**WHAT TO WORK ON:** All of the listing should be output exactly, apart from the pictures.

**EXTRACTED ENTRIES:**
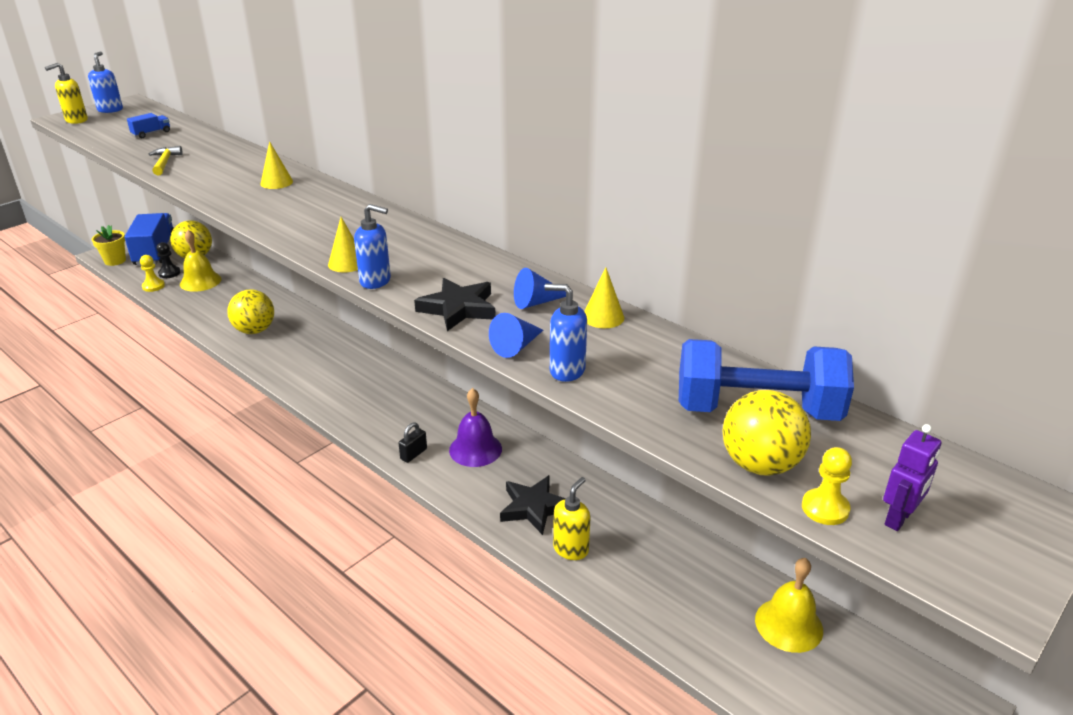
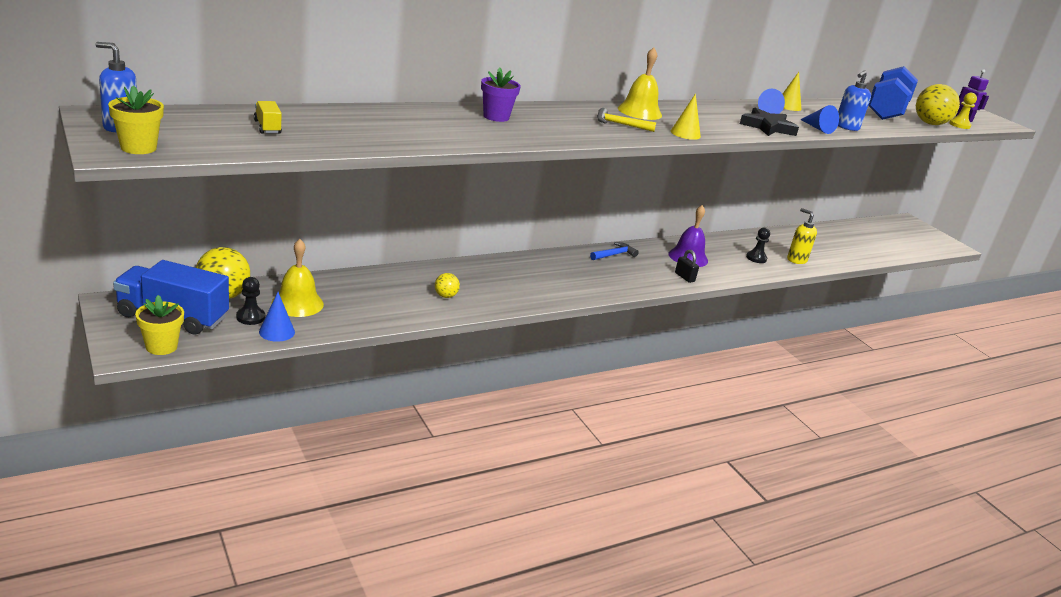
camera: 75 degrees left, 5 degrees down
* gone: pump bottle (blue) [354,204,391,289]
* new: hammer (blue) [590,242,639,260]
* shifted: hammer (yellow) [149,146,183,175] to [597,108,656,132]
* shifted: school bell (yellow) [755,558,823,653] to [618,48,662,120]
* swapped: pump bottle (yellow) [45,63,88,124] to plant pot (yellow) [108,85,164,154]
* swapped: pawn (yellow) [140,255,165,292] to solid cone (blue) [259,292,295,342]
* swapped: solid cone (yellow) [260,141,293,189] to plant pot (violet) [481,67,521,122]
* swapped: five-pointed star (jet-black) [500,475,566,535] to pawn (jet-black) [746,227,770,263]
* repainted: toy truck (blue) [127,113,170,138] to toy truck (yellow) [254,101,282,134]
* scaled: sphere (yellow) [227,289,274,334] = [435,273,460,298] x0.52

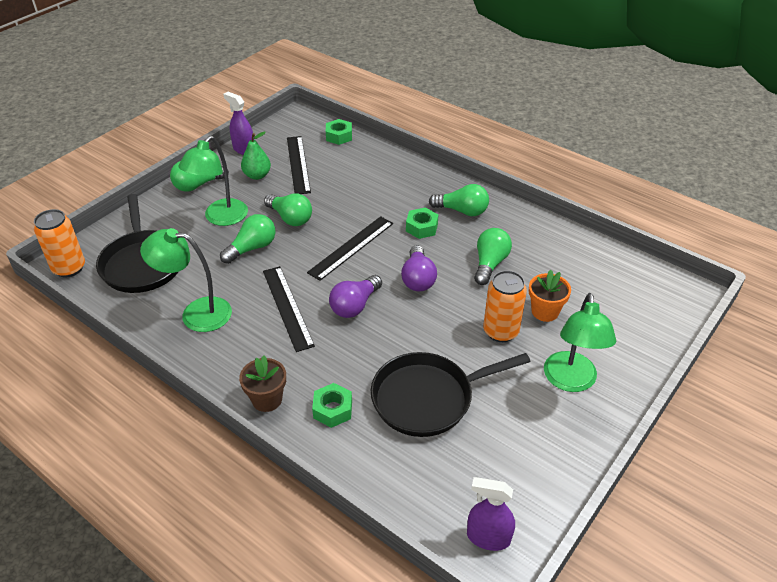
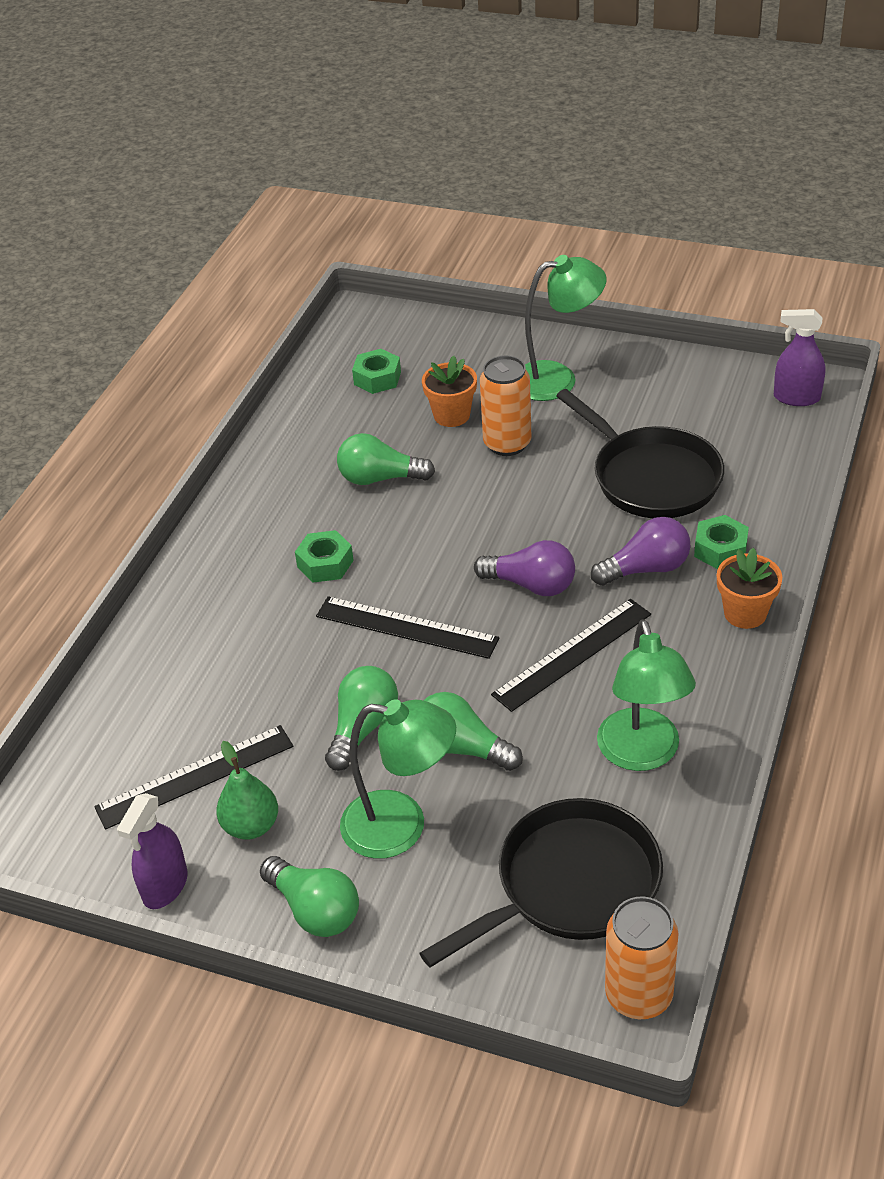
camera: 105 degrees left, 0 degrees up
* gone: light bulb (green) [429,184,489,216]
* shifted: hex nut (green) [326,119,352,145] to [352,349,401,394]
* shifted: light bulb (violet) [401,245,437,292] to [591,517,690,586]
* repainted: plant pot (brown) [239,355,286,412] to plant pot (bright orange) [717,548,782,629]
* rotated: sprayer (violet) [467,477,515,551] = [774,309,825,406] 105 degrees clockwise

**PROBLEM SOLUTION:**
camera: 75 degrees left, 5 degrees down
* gone: pump bottle (blue) [354,204,391,289]
* new: hammer (blue) [590,242,639,260]
* shifted: hammer (yellow) [149,146,183,175] to [597,108,656,132]
* shifted: school bell (yellow) [755,558,823,653] to [618,48,662,120]
* swapped: pump bottle (yellow) [45,63,88,124] to plant pot (yellow) [108,85,164,154]
* swapped: pawn (yellow) [140,255,165,292] to solid cone (blue) [259,292,295,342]
* swapped: solid cone (yellow) [260,141,293,189] to plant pot (violet) [481,67,521,122]
* swapped: five-pointed star (jet-black) [500,475,566,535] to pawn (jet-black) [746,227,770,263]
* repainted: toy truck (blue) [127,113,170,138] to toy truck (yellow) [254,101,282,134]
* scaled: sphere (yellow) [227,289,274,334] = [435,273,460,298] x0.52

camera: 105 degrees left, 0 degrees up
* gone: light bulb (green) [429,184,489,216]
* shifted: hex nut (green) [326,119,352,145] to [352,349,401,394]
* shifted: light bulb (violet) [401,245,437,292] to [591,517,690,586]
* repainted: plant pot (brown) [239,355,286,412] to plant pot (bright orange) [717,548,782,629]
* rotated: sprayer (violet) [467,477,515,551] = [774,309,825,406] 105 degrees clockwise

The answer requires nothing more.